* _THE TASK_
In the listing below, print exactly the lines between the line holding "camera: 10 degrees right, 5 degrees up" and the line holding "(529, 205) = (1002, 228): orange", inclusive, and no more.

┌────────

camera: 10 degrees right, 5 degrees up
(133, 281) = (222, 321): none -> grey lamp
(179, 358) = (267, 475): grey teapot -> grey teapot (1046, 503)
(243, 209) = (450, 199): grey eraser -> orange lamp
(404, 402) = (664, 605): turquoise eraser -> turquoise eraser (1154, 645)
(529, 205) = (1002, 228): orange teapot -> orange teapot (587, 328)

└────────
┌────────

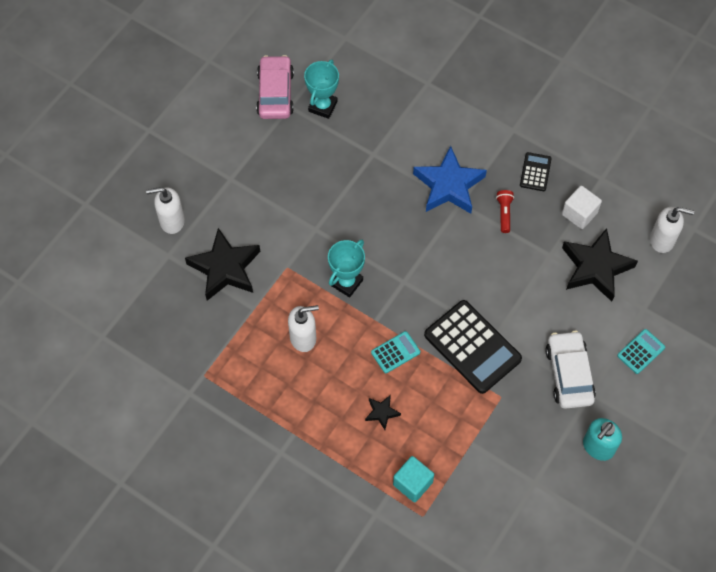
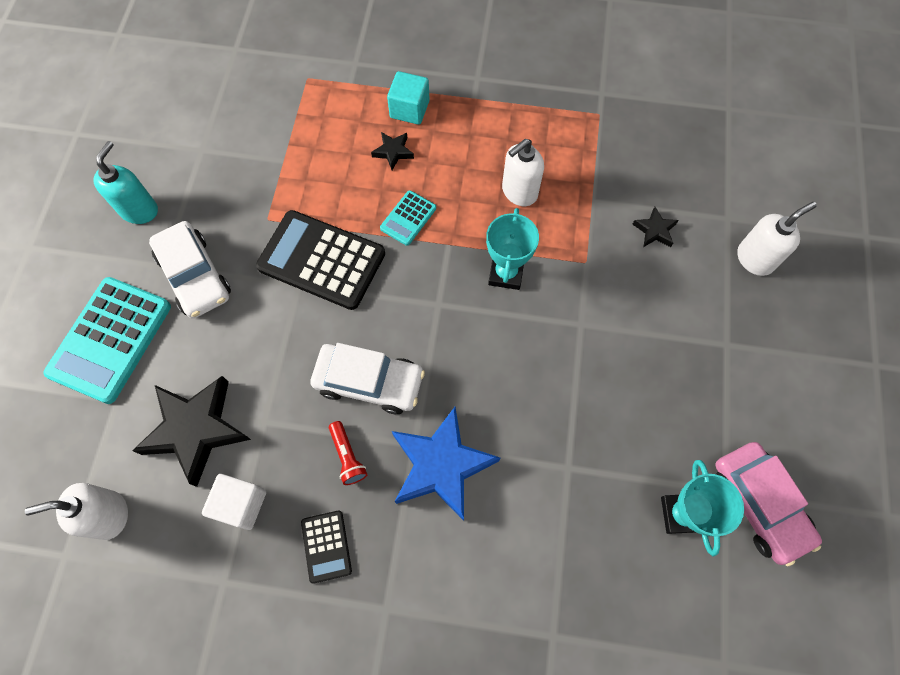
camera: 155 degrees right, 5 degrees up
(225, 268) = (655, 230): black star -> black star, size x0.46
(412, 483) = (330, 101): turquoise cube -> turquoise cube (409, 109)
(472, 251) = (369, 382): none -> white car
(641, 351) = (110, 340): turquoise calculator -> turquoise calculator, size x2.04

└────────
┌────────

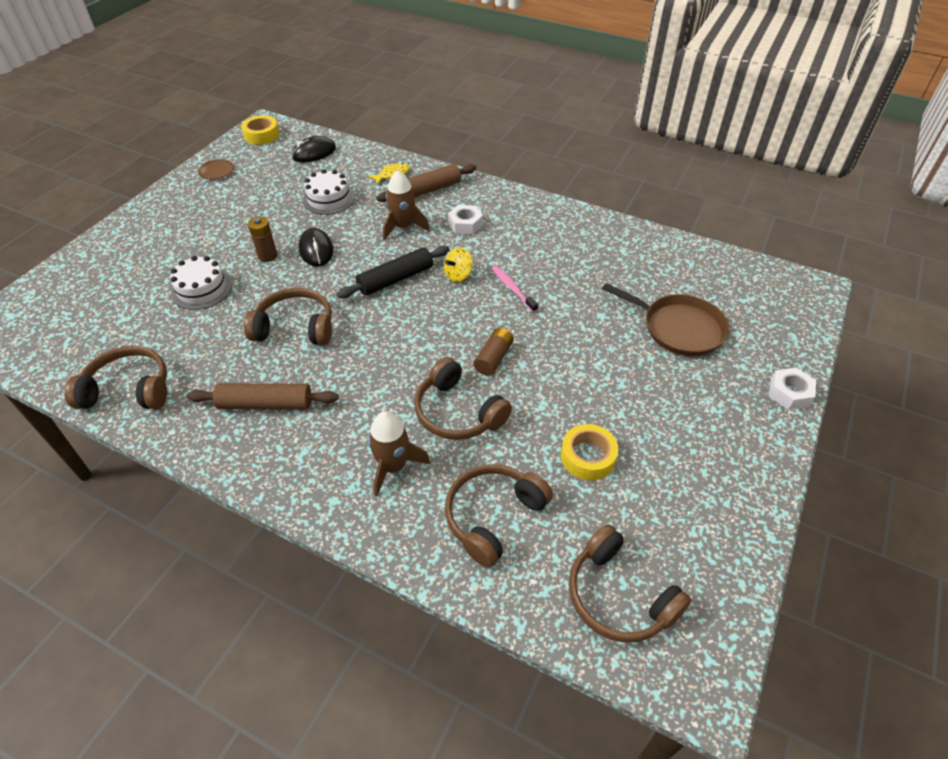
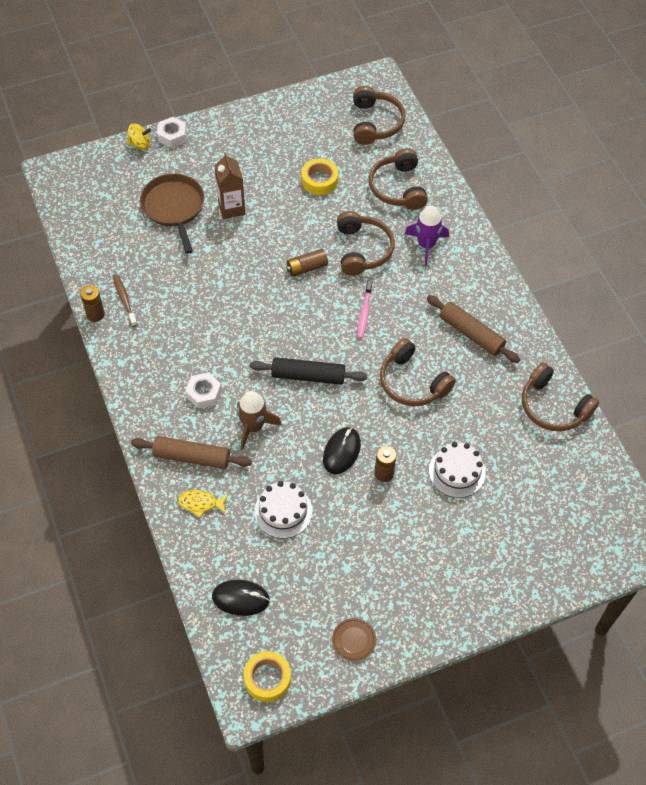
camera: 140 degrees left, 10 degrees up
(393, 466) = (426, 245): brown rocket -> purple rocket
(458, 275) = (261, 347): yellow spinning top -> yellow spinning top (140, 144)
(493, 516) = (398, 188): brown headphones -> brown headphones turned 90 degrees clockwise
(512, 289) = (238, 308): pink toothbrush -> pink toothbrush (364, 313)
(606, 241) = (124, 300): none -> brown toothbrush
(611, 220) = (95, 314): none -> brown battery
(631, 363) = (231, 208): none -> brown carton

└────────

* _ANSWER SECTION_
camera: 10 degrees right, 5 degrees up
(133, 281) = (222, 321): none -> grey lamp
(179, 358) = (267, 475): grey teapot -> grey teapot (1046, 503)
(243, 209) = (450, 199): grey eraser -> orange lamp
(404, 402) = (664, 605): turquoise eraser -> turquoise eraser (1154, 645)
(529, 205) = (1002, 228): orange teapot -> orange teapot (587, 328)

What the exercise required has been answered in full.